■ INSTRUCTIONS TO FOLLOW: Set down the line containing "brown star: (51, 317) -> (24, 362), size x0.7" and every line that follows it in the listing below, exactly as written and with nothing added.

■ DATA UNDER STUDY:
=== Section Start ===
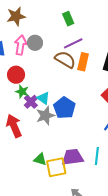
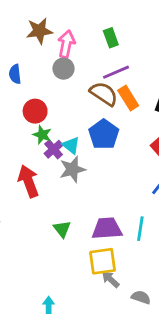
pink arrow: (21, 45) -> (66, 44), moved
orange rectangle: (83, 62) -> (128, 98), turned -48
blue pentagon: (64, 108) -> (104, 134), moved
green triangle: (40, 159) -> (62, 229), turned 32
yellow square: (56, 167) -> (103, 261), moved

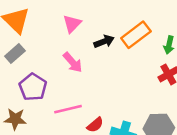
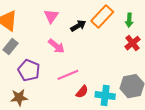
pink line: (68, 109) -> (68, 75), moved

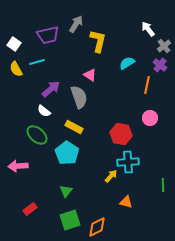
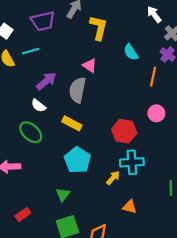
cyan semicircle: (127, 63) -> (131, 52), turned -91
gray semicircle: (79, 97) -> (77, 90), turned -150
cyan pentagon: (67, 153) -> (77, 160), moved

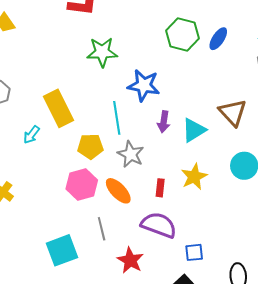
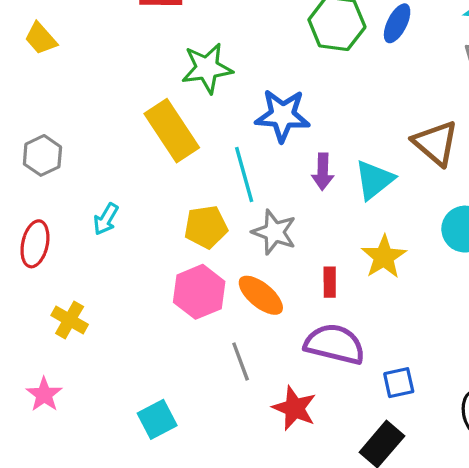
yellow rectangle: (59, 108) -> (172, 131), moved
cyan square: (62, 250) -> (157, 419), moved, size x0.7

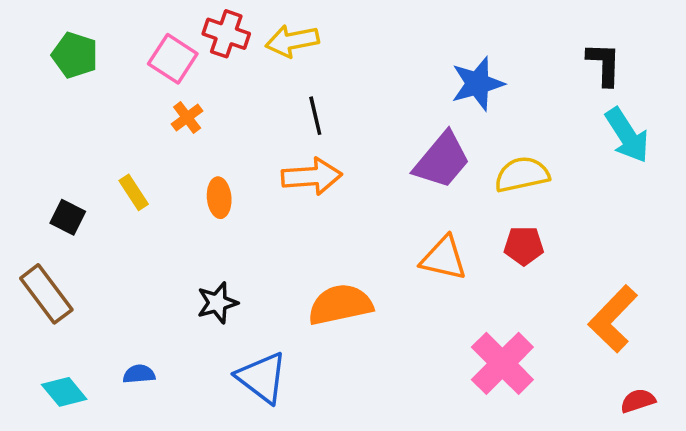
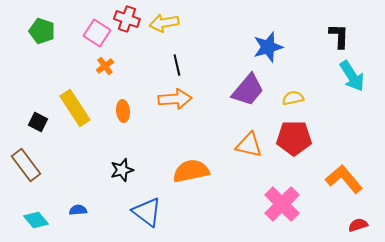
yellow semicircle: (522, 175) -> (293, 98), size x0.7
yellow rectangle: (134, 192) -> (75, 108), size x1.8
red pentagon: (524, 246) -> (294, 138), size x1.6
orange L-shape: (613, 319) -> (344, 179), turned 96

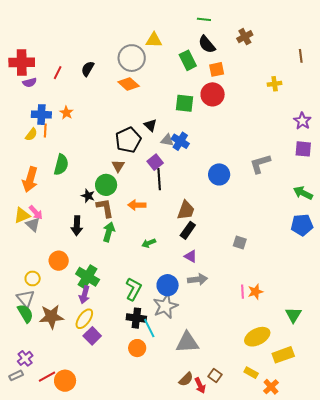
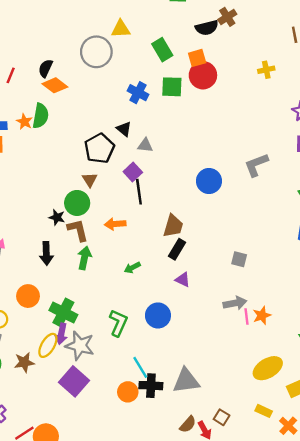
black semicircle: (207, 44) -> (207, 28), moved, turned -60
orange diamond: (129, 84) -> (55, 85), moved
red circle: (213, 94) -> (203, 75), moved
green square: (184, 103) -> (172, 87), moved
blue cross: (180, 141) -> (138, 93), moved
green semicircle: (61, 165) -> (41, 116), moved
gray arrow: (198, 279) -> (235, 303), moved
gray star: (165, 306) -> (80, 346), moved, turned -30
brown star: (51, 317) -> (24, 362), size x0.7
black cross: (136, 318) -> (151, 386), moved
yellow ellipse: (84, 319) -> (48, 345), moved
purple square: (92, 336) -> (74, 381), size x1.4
=== Section End ===
■ RESPONSE BELOW:
brown star: (51, 317) -> (24, 362), size x0.7
black cross: (136, 318) -> (151, 386), moved
yellow ellipse: (84, 319) -> (48, 345), moved
purple square: (92, 336) -> (74, 381), size x1.4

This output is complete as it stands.